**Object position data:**

+++

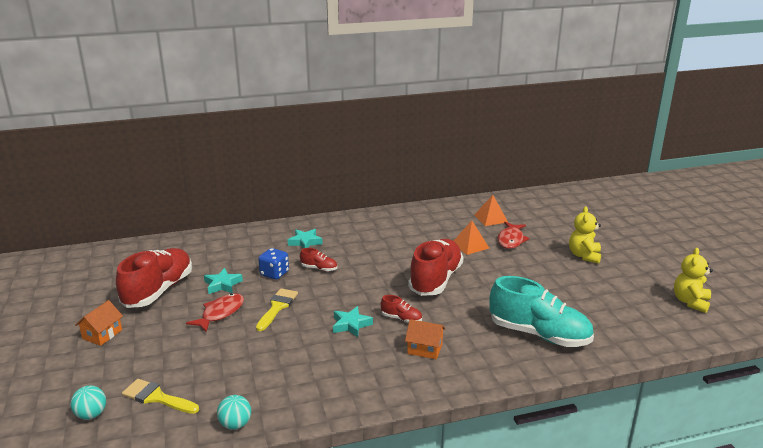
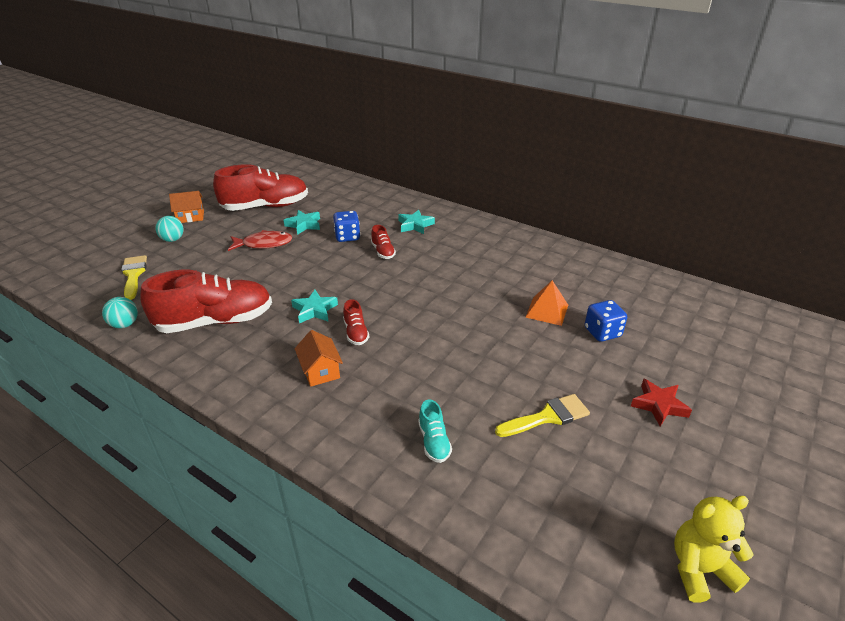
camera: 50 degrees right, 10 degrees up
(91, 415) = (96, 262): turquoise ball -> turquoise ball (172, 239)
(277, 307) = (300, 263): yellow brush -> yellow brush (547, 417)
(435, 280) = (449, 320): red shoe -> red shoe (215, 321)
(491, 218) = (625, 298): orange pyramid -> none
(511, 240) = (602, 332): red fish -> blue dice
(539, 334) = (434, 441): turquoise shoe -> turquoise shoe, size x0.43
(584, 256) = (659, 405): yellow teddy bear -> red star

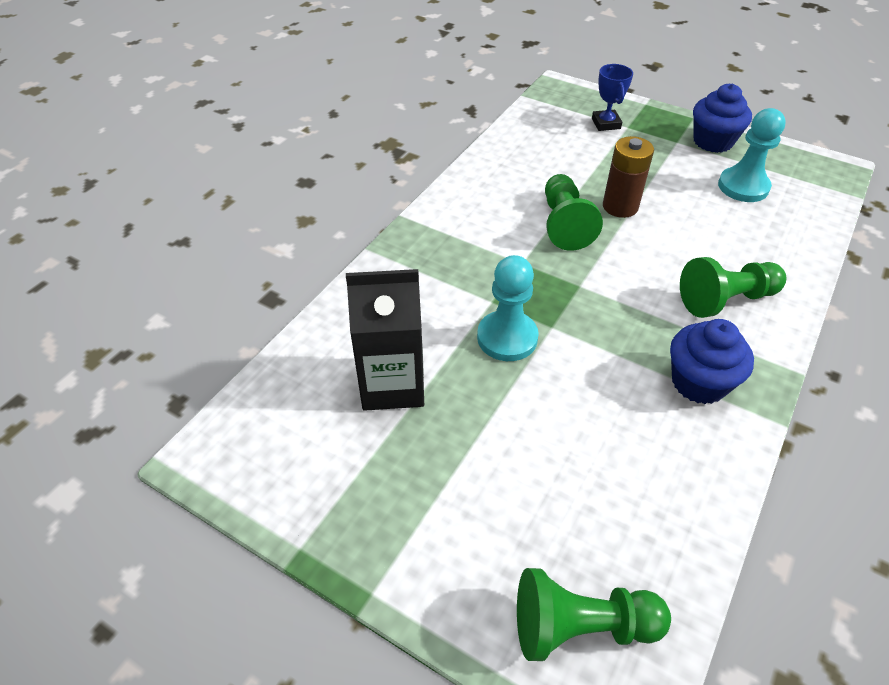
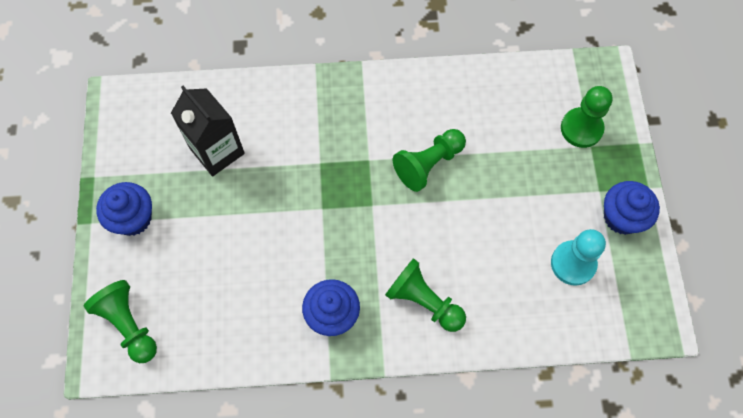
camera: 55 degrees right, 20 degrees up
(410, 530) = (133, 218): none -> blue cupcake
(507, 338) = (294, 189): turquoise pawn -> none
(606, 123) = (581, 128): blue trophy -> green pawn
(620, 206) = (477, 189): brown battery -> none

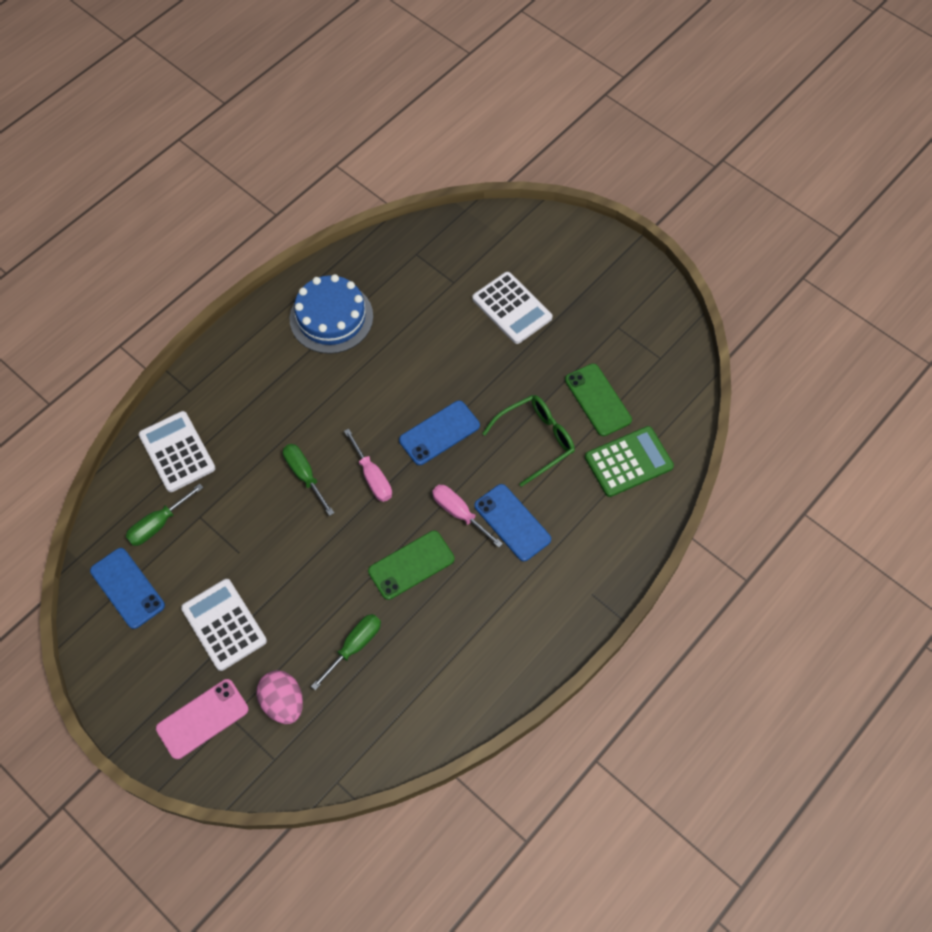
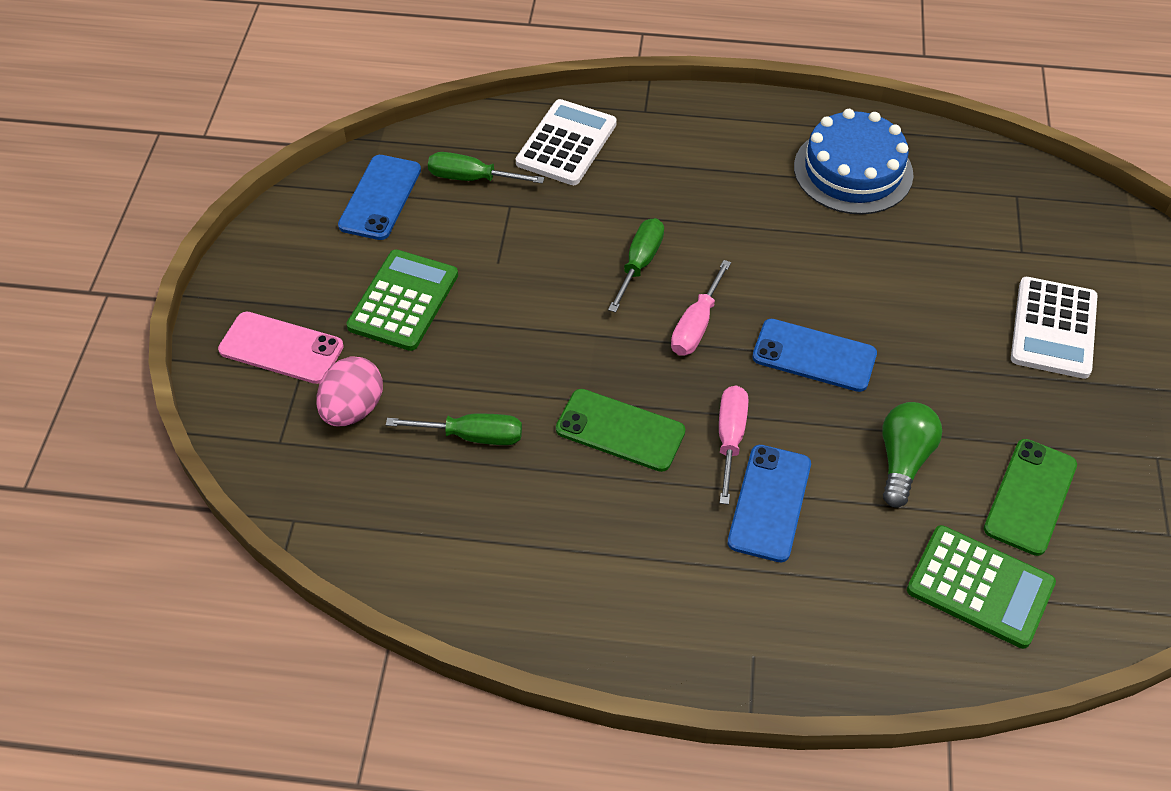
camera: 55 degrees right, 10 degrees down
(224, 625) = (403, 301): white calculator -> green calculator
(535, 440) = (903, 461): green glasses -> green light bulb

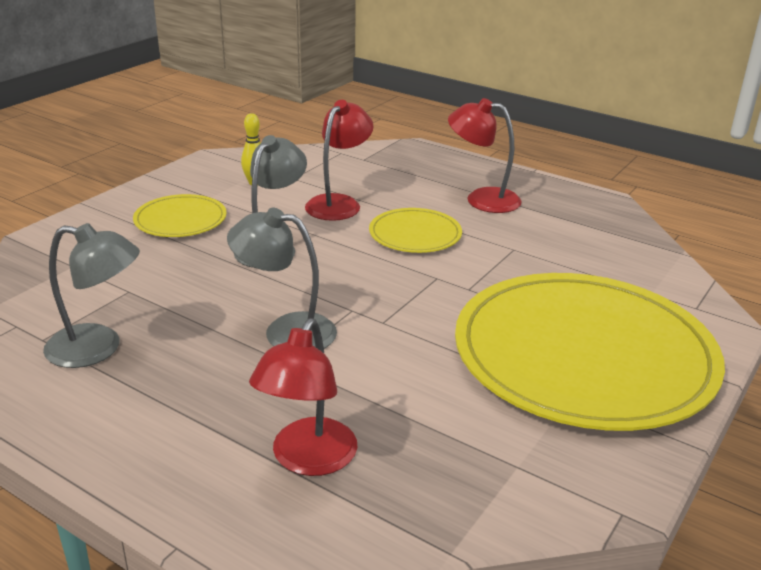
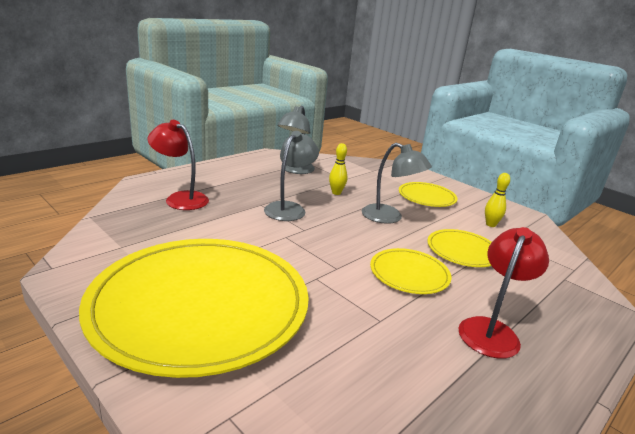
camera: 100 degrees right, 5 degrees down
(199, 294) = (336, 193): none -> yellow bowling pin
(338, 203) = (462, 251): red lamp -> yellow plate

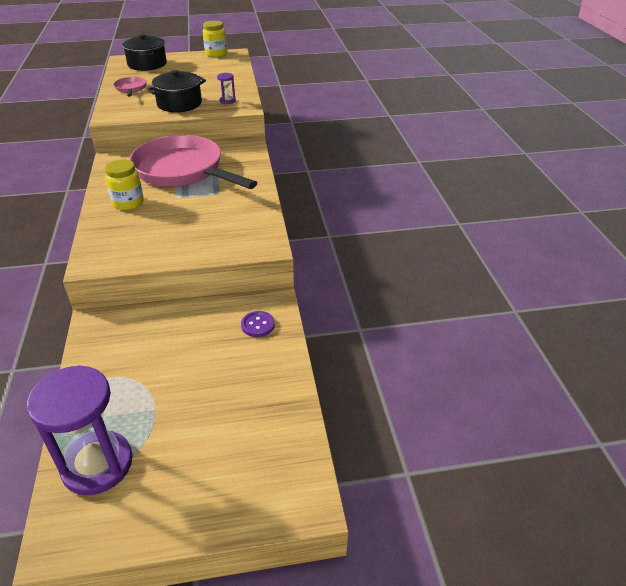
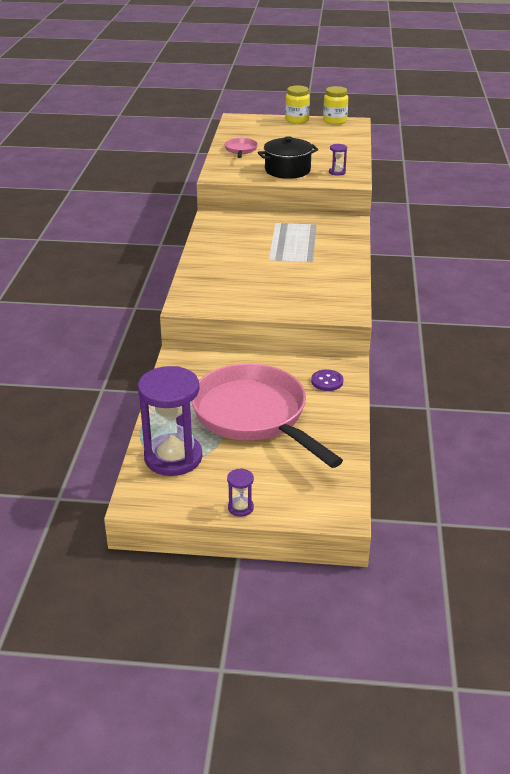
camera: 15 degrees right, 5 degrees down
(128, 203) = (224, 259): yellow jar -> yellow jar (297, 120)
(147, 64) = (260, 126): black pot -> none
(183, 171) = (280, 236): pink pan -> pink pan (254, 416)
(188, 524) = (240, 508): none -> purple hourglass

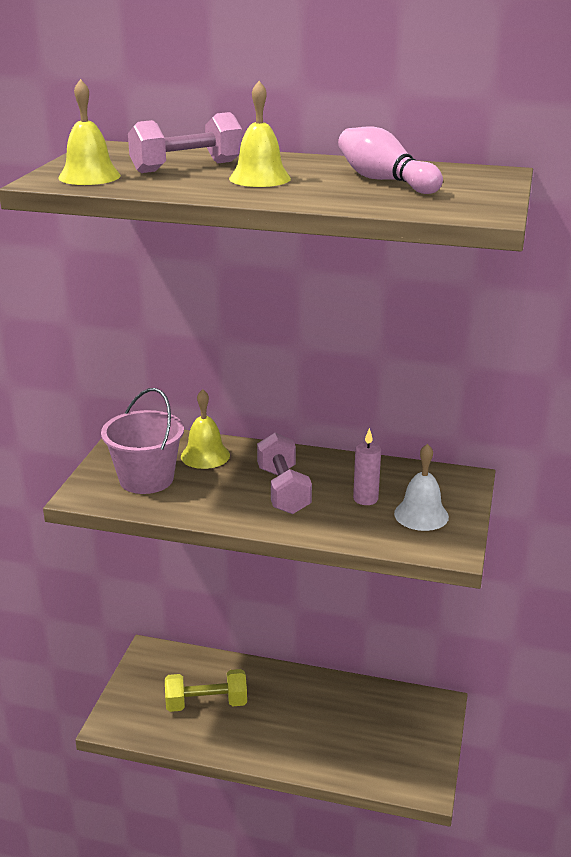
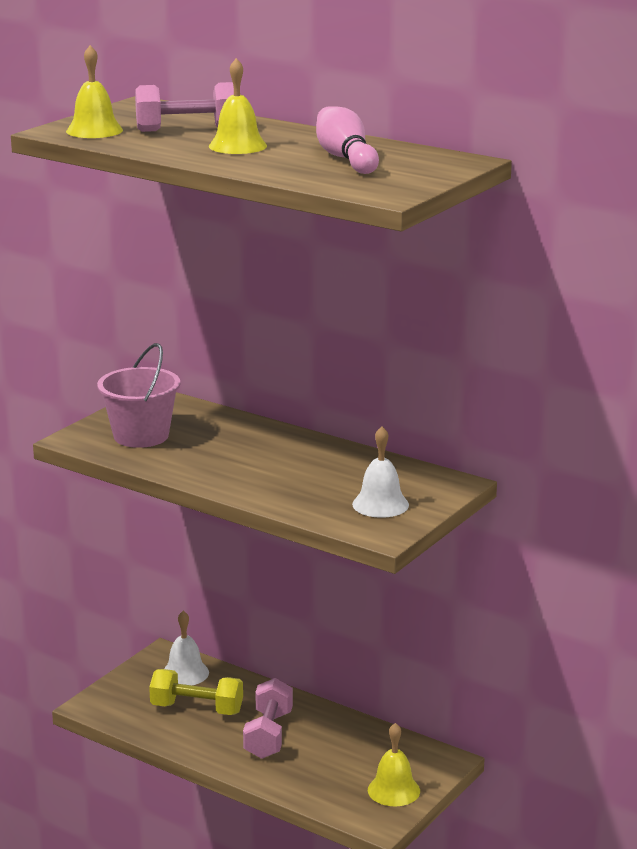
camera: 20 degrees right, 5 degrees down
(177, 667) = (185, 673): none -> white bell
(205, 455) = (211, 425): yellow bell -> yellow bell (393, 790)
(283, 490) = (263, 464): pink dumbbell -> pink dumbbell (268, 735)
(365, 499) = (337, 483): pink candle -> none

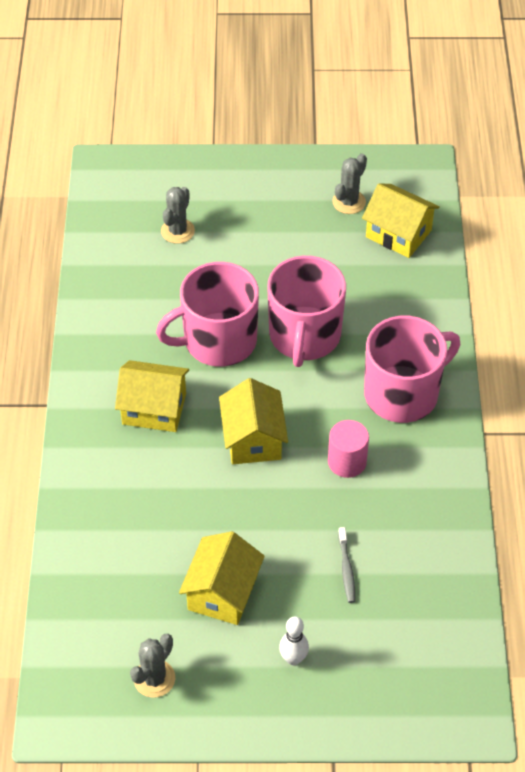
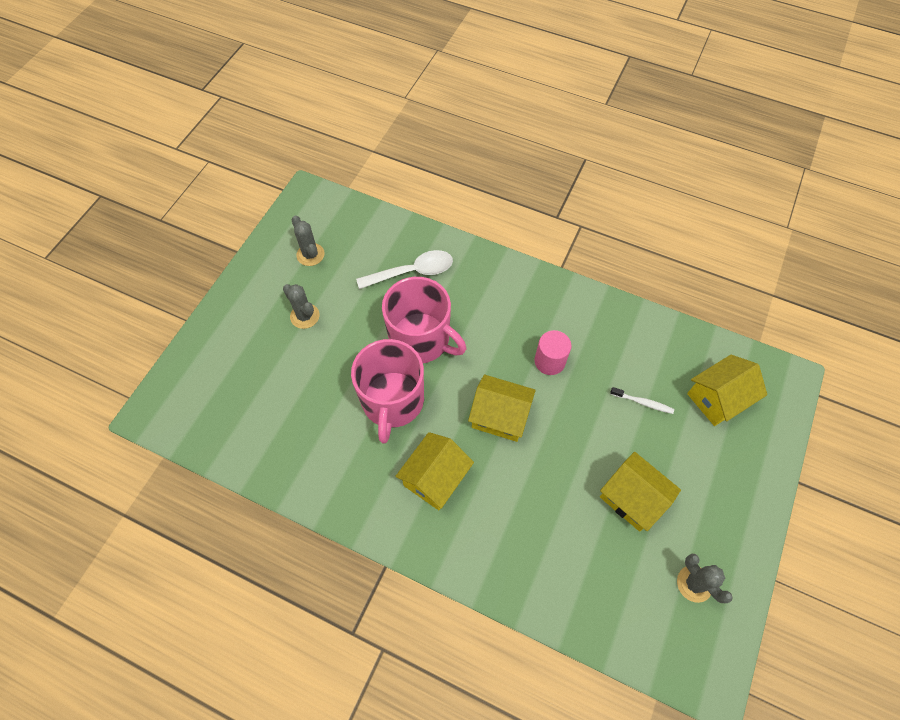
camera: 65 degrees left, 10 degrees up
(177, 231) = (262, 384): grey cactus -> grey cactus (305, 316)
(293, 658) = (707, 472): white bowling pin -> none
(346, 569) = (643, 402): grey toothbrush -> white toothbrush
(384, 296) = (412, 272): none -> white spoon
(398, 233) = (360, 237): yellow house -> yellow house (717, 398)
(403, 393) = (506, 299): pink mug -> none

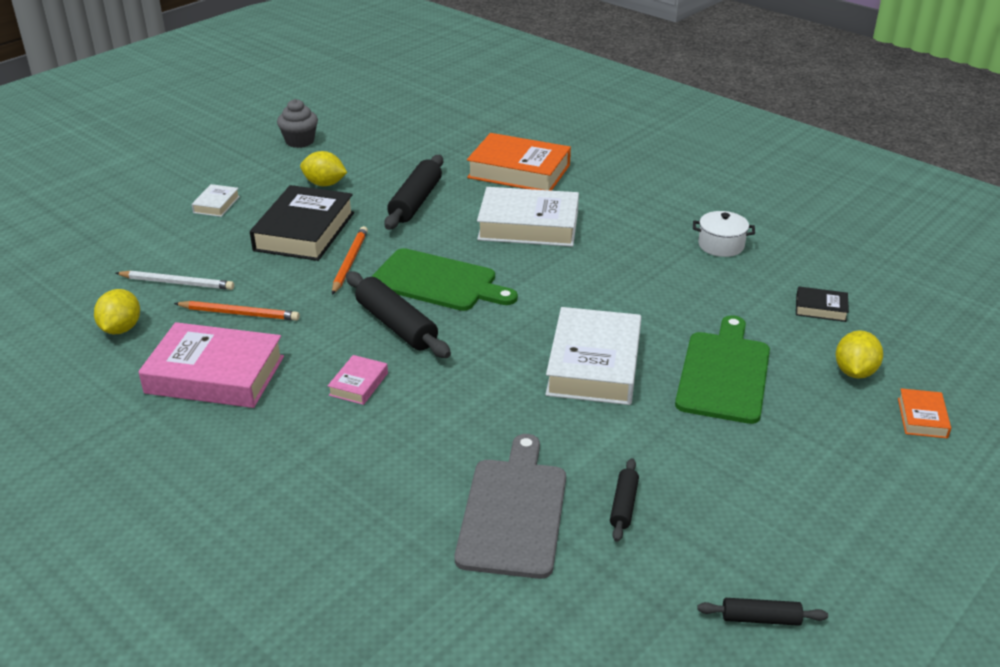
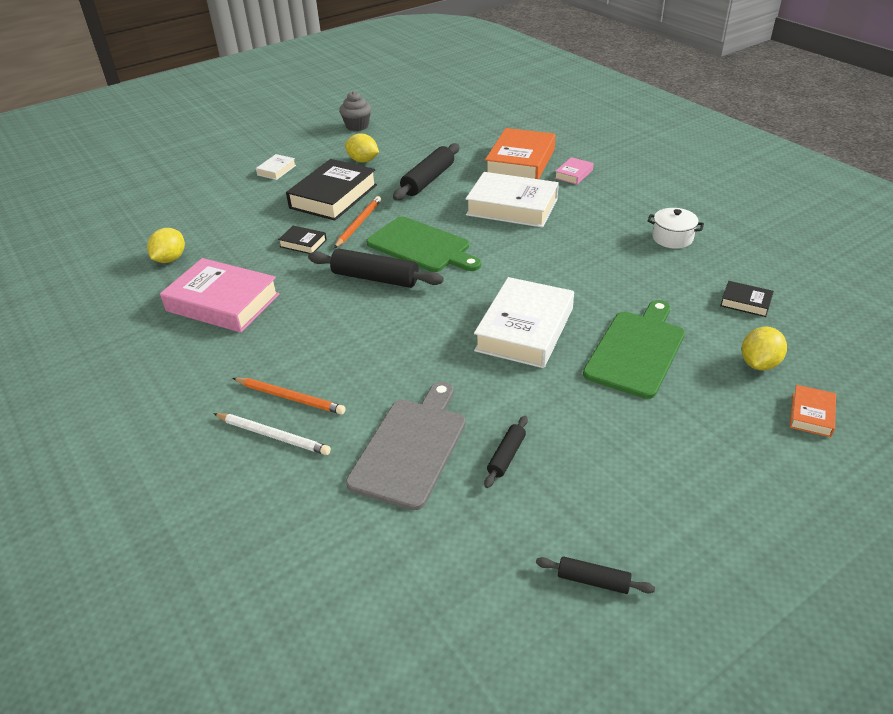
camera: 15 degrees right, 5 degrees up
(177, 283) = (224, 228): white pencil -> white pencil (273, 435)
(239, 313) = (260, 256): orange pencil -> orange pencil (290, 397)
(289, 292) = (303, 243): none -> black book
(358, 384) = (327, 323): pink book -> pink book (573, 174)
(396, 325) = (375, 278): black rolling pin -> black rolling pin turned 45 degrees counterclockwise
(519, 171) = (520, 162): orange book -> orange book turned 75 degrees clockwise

+++

**Work to complete:** Lines from the one above containing "(224, 625) = (403, 301): white" down to the one containing "(289, 292) = (303, 243): none -> black book" should be transcribed exactly, with both ends kept and no pictures.

**Result:**
(224, 625) = (403, 301): white calculator -> green calculator
(535, 440) = (903, 461): green glasses -> green light bulb

camera: 100 degrees right, 5 degrees down
(199, 294) = (336, 193): none -> yellow bowling pin
(338, 203) = (462, 251): red lamp -> yellow plate

camera: 15 degrees right, 5 degrees down
(128, 203) = (224, 259): yellow jar -> yellow jar (297, 120)
(147, 64) = (260, 126): black pot -> none
(183, 171) = (280, 236): pink pan -> pink pan (254, 416)
(188, 524) = (240, 508): none -> purple hourglass

camera: 20 degrees right, 5 degrees down
(177, 667) = (185, 673): none -> white bell
(205, 455) = (211, 425): yellow bell -> yellow bell (393, 790)
(283, 490) = (263, 464): pink dumbbell -> pink dumbbell (268, 735)
(365, 499) = (337, 483): pink candle -> none

camera: 65 degrees left, 10 degrees up
(177, 231) = (262, 384): grey cactus -> grey cactus (305, 316)
(293, 658) = (707, 472): white bowling pin -> none
(346, 569) = (643, 402): grey toothbrush -> white toothbrush
(384, 296) = (412, 272): none -> white spoon
(398, 233) = (360, 237): yellow house -> yellow house (717, 398)
(403, 393) = (506, 299): pink mug -> none

camera: 15 degrees right, 5 degrees up
(177, 283) = (224, 228): white pencil -> white pencil (273, 435)
(239, 313) = (260, 256): orange pencil -> orange pencil (290, 397)
(289, 292) = (303, 243): none -> black book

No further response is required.